=== SOURCE DATA ===
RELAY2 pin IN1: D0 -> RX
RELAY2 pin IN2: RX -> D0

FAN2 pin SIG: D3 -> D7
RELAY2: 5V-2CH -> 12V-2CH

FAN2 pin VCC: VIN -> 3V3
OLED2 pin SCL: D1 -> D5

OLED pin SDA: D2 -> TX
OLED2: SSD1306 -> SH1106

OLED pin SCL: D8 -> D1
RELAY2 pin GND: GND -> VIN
* * *
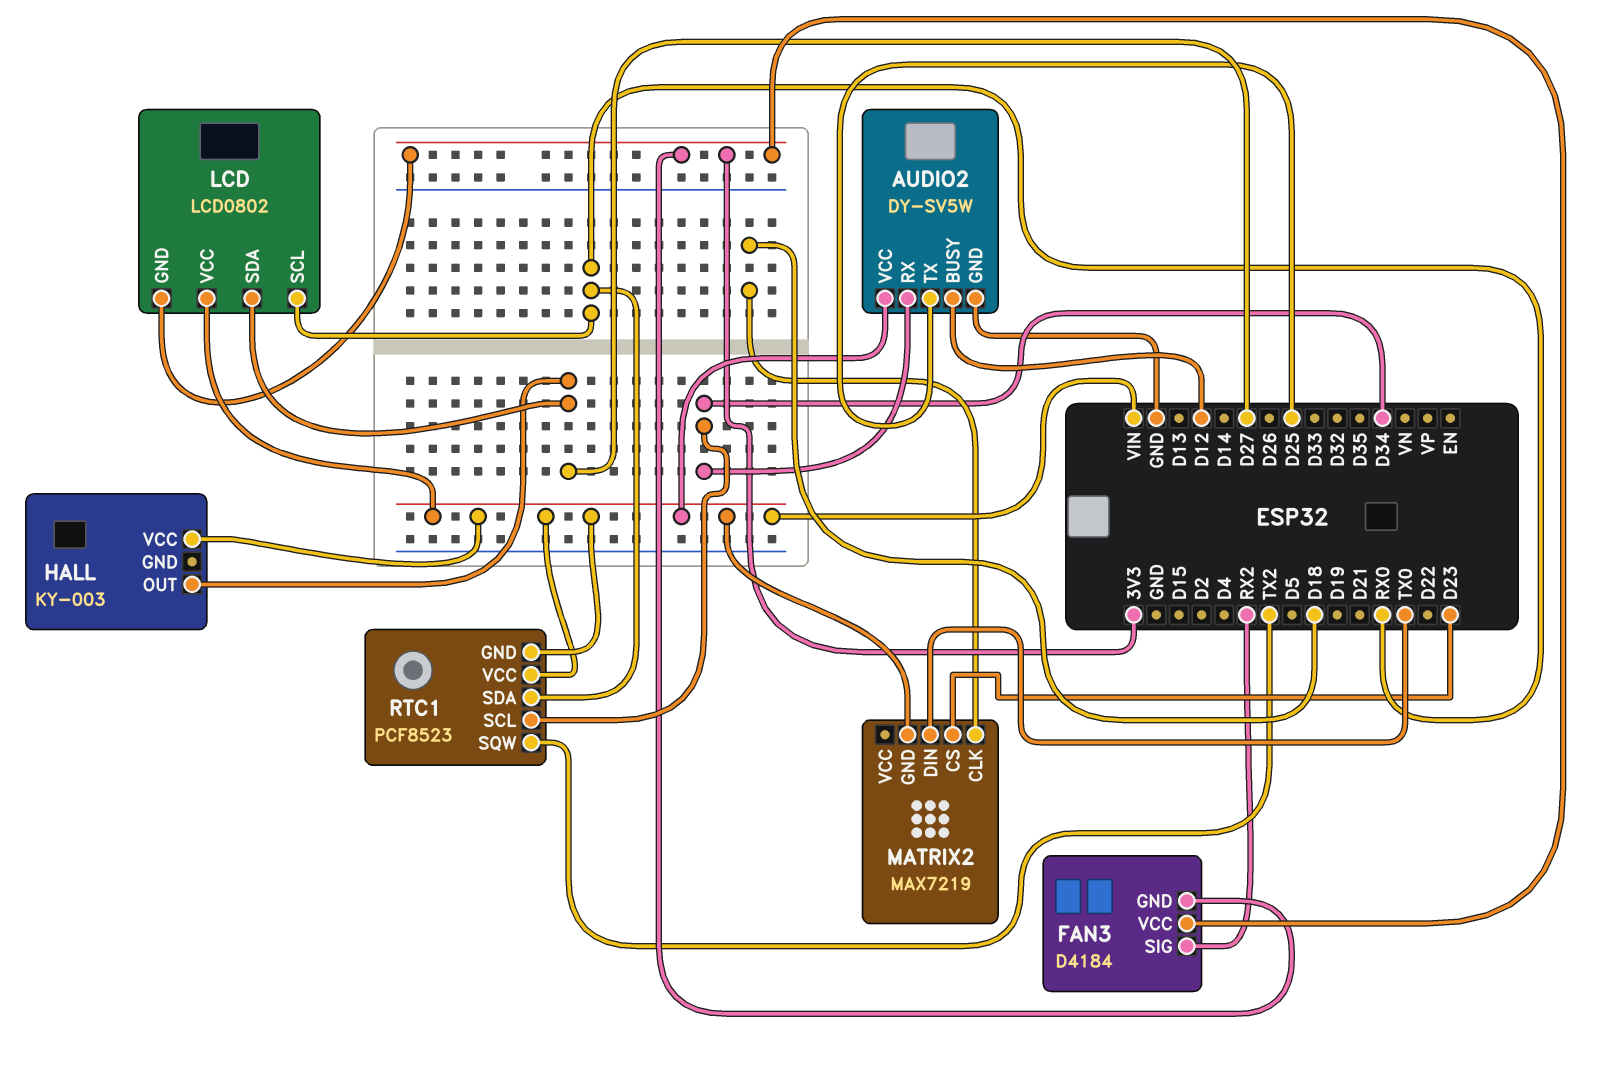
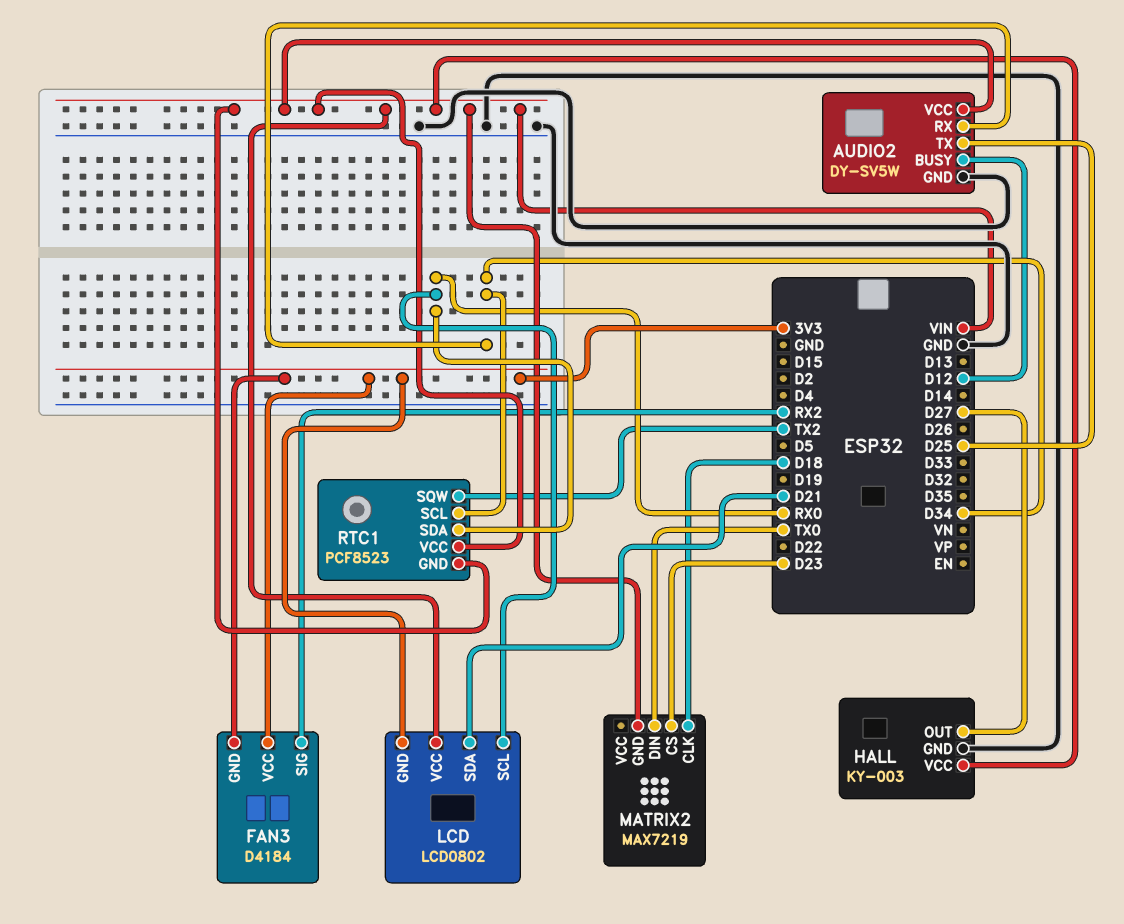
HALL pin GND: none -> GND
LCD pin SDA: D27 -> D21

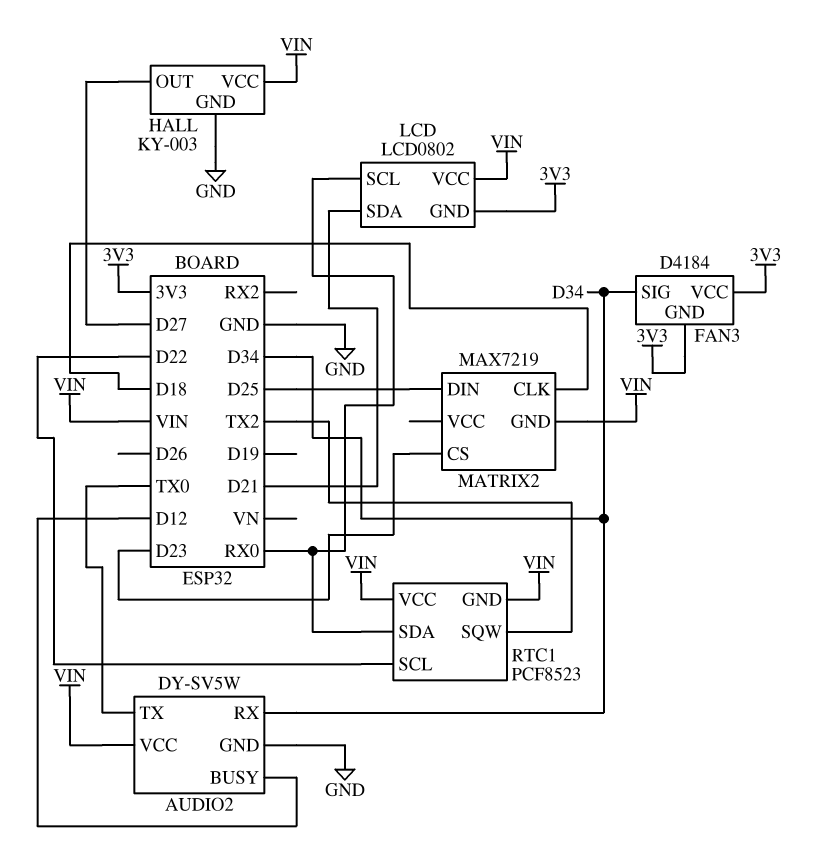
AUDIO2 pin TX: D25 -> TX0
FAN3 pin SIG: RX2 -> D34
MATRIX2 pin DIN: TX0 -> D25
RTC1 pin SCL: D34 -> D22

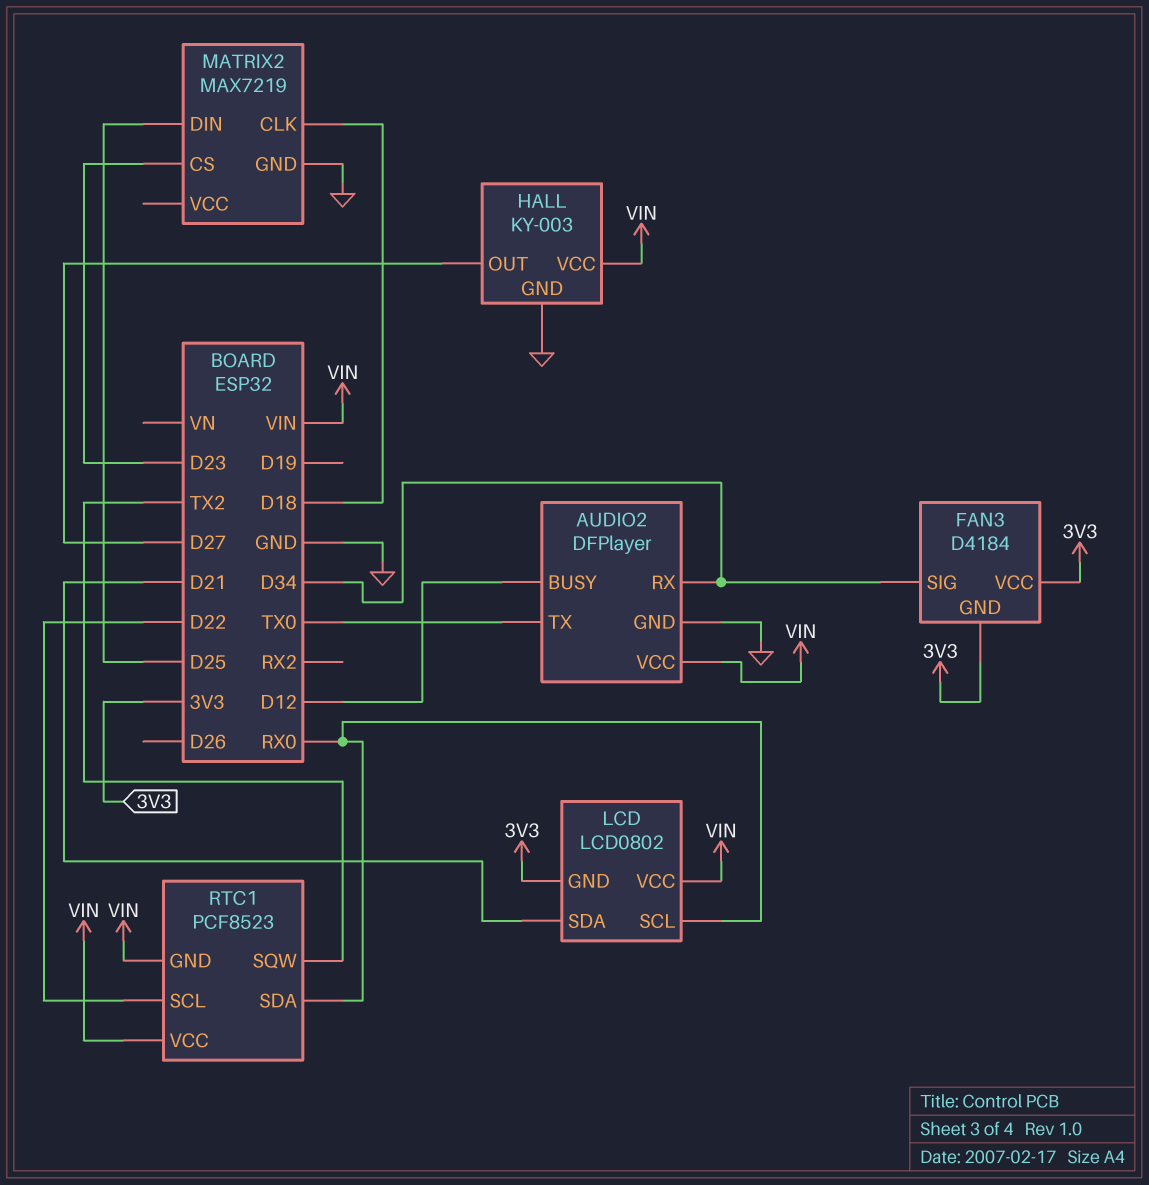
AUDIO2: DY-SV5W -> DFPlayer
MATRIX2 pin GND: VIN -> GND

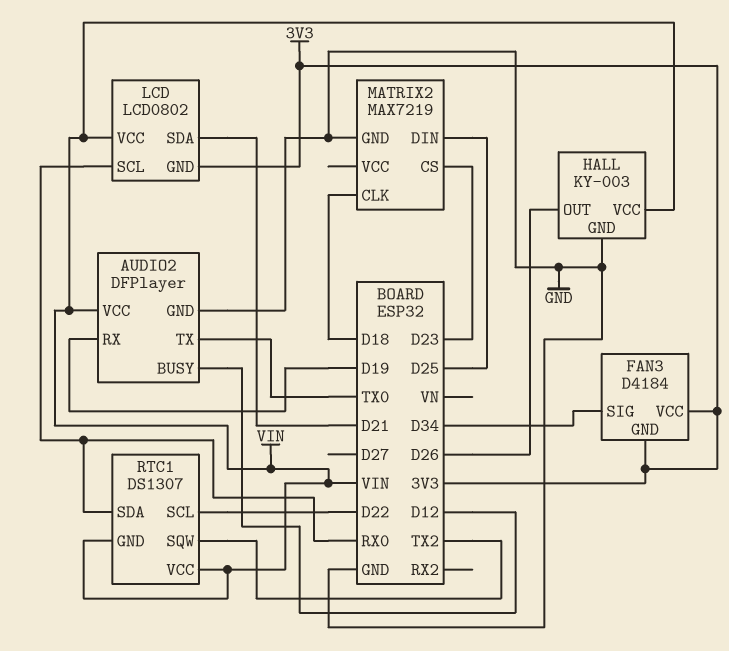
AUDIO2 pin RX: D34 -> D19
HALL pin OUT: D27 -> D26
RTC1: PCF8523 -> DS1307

=== EXERCISE DETAILS ===
Return a word-for-word copy of the lines above from the one holding "AUDIO2 pin RX: D34 -> D19" through the one holding "RTC1: PCF8523 -> DS1307", with both of them included and nothing besides.

=== RESPONSE TO THIS EXERCISE ===
AUDIO2 pin RX: D34 -> D19
HALL pin OUT: D27 -> D26
RTC1: PCF8523 -> DS1307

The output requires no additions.